-- Opening Marker --
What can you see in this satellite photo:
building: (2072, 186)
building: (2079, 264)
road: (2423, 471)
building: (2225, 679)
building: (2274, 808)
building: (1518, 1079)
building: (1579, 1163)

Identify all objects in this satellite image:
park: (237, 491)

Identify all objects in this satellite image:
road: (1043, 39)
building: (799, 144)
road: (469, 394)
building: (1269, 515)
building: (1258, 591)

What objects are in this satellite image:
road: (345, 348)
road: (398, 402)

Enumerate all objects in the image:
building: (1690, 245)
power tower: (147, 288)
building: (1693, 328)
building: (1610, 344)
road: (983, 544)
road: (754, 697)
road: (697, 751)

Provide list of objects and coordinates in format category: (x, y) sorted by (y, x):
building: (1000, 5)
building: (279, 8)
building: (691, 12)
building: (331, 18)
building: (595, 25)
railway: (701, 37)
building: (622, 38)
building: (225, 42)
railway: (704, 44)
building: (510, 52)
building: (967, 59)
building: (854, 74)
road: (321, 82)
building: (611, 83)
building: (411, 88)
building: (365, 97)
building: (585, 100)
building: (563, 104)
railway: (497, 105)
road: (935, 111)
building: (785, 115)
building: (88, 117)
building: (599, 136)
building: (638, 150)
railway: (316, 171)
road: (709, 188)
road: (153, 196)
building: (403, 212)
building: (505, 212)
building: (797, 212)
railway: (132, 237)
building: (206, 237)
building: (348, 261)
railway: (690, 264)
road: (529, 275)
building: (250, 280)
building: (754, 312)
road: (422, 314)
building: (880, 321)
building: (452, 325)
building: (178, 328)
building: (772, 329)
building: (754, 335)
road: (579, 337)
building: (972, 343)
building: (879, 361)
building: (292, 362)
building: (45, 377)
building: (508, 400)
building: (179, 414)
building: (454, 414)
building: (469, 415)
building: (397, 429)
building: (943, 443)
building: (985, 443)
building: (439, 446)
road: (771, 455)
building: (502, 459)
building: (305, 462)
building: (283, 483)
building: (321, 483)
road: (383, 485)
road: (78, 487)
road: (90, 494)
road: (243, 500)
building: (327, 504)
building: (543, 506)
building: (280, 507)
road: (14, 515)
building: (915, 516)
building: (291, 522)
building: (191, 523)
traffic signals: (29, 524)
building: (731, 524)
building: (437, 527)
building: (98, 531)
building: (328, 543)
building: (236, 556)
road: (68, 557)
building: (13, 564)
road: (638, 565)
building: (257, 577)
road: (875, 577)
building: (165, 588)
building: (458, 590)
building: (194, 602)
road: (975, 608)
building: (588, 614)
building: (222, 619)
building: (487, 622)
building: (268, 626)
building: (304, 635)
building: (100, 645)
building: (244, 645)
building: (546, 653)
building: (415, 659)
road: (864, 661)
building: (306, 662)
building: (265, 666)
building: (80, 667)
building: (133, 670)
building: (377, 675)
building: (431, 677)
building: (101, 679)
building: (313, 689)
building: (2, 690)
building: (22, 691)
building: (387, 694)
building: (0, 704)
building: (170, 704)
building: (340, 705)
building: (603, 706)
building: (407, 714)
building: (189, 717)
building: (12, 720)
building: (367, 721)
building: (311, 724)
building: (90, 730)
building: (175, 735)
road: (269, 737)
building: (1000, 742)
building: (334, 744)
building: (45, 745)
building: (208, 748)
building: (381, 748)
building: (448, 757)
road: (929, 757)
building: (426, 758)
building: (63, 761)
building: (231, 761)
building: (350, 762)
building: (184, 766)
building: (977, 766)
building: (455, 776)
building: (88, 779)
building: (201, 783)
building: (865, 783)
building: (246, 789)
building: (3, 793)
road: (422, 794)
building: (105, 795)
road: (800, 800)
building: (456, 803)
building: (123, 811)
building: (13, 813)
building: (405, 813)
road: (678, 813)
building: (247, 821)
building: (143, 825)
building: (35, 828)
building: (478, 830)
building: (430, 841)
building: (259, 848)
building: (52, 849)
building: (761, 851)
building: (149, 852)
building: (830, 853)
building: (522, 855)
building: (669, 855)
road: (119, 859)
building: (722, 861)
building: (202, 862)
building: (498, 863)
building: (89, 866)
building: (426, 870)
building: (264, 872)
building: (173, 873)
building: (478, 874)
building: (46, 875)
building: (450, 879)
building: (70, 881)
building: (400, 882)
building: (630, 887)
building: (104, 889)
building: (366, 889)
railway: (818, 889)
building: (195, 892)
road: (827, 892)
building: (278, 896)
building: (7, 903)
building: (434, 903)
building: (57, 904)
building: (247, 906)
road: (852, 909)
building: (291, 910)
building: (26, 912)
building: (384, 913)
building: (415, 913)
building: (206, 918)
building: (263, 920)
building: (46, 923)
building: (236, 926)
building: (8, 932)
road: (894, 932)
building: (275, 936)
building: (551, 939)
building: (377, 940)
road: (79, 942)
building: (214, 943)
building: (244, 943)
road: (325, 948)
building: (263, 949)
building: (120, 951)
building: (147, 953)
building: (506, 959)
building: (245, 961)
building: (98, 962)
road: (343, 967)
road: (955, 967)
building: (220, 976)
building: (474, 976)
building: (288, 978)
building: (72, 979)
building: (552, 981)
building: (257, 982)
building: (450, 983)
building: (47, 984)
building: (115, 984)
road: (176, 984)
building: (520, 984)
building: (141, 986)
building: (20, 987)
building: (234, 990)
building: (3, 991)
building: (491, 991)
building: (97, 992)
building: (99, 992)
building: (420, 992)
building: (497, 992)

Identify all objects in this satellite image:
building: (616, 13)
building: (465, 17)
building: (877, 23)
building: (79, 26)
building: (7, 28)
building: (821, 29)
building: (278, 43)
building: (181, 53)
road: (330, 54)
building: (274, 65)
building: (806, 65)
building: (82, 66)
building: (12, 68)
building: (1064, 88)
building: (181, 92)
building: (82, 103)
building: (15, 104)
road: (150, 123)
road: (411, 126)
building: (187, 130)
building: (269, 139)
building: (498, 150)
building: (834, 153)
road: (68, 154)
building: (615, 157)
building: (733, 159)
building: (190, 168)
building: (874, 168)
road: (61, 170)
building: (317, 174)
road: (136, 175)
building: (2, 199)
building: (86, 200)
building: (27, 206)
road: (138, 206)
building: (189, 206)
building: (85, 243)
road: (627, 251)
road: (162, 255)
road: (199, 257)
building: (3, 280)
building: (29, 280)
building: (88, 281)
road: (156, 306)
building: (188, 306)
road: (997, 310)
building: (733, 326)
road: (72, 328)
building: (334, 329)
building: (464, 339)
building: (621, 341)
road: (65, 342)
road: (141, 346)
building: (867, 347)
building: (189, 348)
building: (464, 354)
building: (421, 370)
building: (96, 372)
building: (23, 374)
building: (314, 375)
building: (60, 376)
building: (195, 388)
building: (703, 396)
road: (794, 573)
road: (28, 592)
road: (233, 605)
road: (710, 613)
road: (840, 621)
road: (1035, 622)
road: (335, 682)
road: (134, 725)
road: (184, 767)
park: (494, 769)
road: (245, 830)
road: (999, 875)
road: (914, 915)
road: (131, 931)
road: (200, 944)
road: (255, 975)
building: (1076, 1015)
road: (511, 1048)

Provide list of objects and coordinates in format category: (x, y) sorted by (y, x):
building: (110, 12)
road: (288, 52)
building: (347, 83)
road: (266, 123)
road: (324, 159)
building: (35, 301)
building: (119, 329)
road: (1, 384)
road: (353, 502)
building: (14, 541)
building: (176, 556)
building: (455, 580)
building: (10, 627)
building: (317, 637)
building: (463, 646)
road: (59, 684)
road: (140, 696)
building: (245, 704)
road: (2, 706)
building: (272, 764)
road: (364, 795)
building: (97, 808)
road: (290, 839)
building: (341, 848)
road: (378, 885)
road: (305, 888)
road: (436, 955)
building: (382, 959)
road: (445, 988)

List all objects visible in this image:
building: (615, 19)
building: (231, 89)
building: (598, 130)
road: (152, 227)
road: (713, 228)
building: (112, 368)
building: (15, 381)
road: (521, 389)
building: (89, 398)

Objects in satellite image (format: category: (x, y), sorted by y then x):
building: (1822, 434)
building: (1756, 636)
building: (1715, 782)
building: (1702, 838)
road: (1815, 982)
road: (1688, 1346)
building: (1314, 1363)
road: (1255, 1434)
-- Closing Marker --
_TASK DETAILS:_
Whenever the word "image" shows up in a line of the entries above, copy that line.

_SOLUTION FOR THIS PROBLEM:_
Identify all objects in this satellite image:
Identify all objects in this satellite image:
What objects are in this satellite image:
Enumerate all objects in the image:
Identify all objects in this satellite image:
List all objects visible in this image:
Objects in satellite image (format: category: (x, y), sorted by y then x):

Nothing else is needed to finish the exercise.